PROBLEM:
The lines to be set down run from the line containing "(265, 419) = (262, 354): red" through the final line of the data below; print them exactly and print nothing else.

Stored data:
Content starts

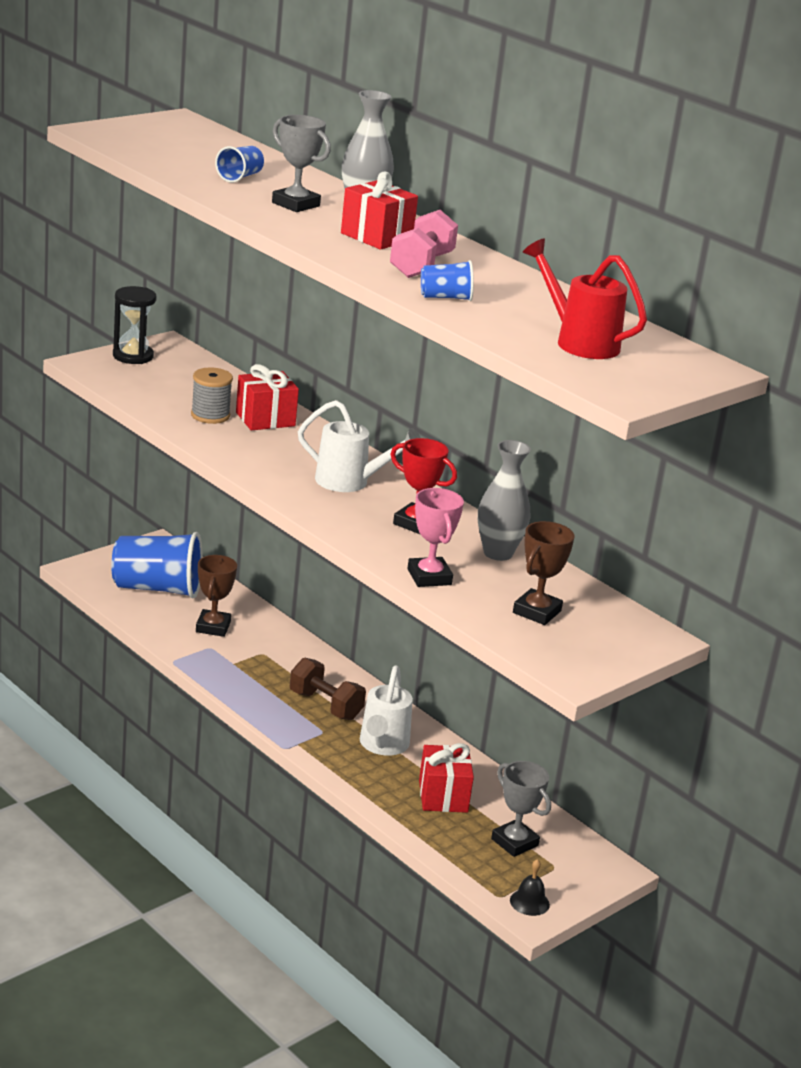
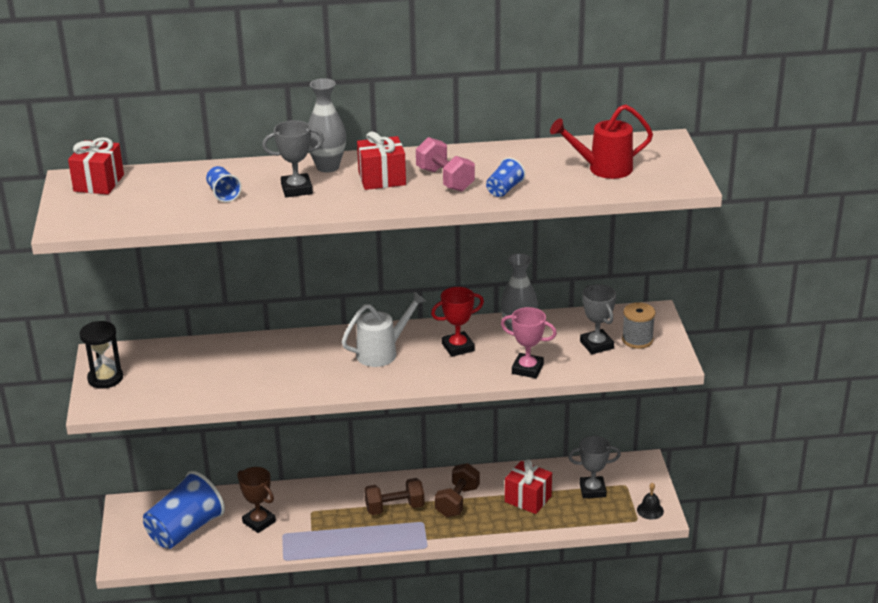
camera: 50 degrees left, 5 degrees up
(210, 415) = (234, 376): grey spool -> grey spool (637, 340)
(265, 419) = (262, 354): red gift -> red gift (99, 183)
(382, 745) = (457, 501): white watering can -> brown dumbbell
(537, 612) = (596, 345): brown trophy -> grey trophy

Content ends

SOLUTION FOR THIS TASK:
(265, 419) = (262, 354): red gift -> red gift (99, 183)
(382, 745) = (457, 501): white watering can -> brown dumbbell
(537, 612) = (596, 345): brown trophy -> grey trophy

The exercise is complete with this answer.